- **Supplied records**
┏━━

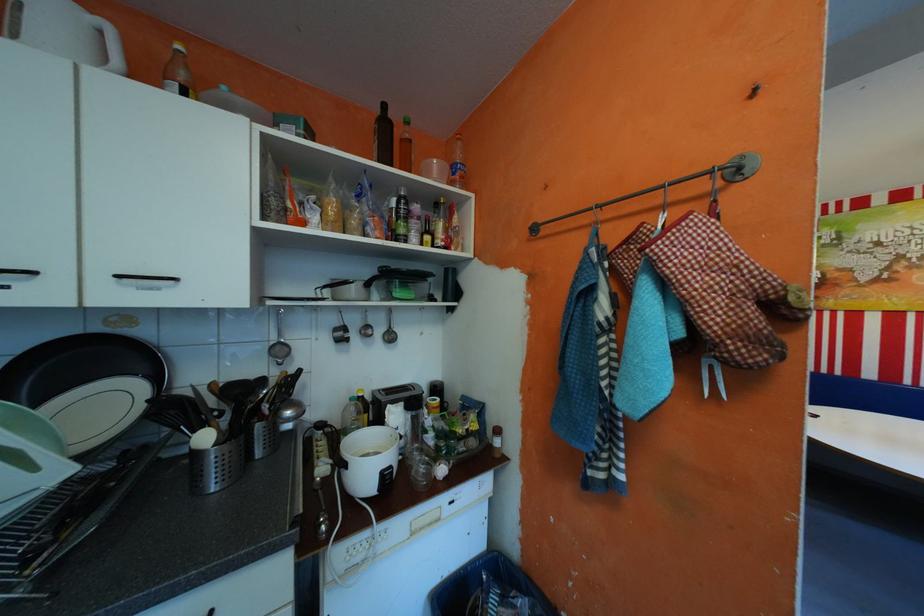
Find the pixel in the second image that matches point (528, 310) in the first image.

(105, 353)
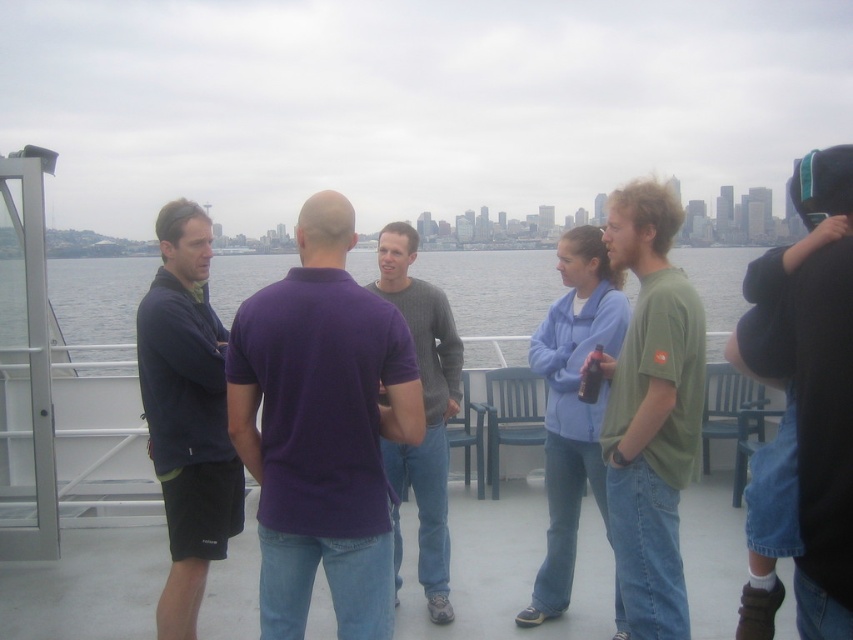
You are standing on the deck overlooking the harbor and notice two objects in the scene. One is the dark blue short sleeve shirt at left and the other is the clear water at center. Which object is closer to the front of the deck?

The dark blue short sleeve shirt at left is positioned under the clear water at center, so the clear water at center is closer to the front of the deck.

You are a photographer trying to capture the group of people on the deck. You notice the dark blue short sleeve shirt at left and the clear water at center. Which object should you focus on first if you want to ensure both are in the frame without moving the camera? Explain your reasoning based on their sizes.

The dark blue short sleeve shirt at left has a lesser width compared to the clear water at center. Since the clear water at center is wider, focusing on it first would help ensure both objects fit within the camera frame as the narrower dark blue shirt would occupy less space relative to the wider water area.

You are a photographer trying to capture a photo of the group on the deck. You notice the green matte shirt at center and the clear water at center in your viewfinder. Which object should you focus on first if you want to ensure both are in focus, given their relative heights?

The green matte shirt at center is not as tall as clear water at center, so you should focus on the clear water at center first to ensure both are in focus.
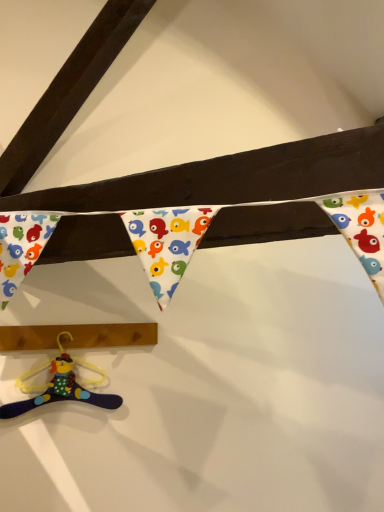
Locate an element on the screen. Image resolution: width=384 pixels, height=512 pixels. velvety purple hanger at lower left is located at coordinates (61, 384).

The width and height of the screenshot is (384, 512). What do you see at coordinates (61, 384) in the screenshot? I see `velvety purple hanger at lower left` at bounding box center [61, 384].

┗━━

Change every "clear water at center" in the records to "blue water at center", leaving all other wording unchanged, and write the records out again without the pictures.

- **Response area**
Find the pixel in the second image that matches point (528, 310) in the first image.

(105, 353)
You are standing on the deck overlooking the harbor and notice two objects in the scene. One is the dark blue short sleeve shirt at left and the other is the blue water at center. Which object is closer to the front of the deck?

The dark blue short sleeve shirt at left is positioned under the blue water at center, so the blue water at center is closer to the front of the deck.

You are a photographer trying to capture the group of people on the deck. You notice the dark blue short sleeve shirt at left and the blue water at center. Which object should you focus on first if you want to ensure both are in the frame without moving the camera? Explain your reasoning based on their sizes.

The dark blue short sleeve shirt at left has a lesser width compared to the blue water at center. Since the blue water at center is wider, focusing on it first would help ensure both objects fit within the camera frame as the narrower dark blue shirt would occupy less space relative to the wider water area.

You are a photographer trying to capture a photo of the group on the deck. You notice the green matte shirt at center and the blue water at center in your viewfinder. Which object should you focus on first if you want to ensure both are in focus, given their relative heights?

The green matte shirt at center is not as tall as blue water at center, so you should focus on the blue water at center first to ensure both are in focus.
Locate an element on the screen. Image resolution: width=384 pixels, height=512 pixels. velvety purple hanger at lower left is located at coordinates (61, 384).

The width and height of the screenshot is (384, 512). What do you see at coordinates (61, 384) in the screenshot? I see `velvety purple hanger at lower left` at bounding box center [61, 384].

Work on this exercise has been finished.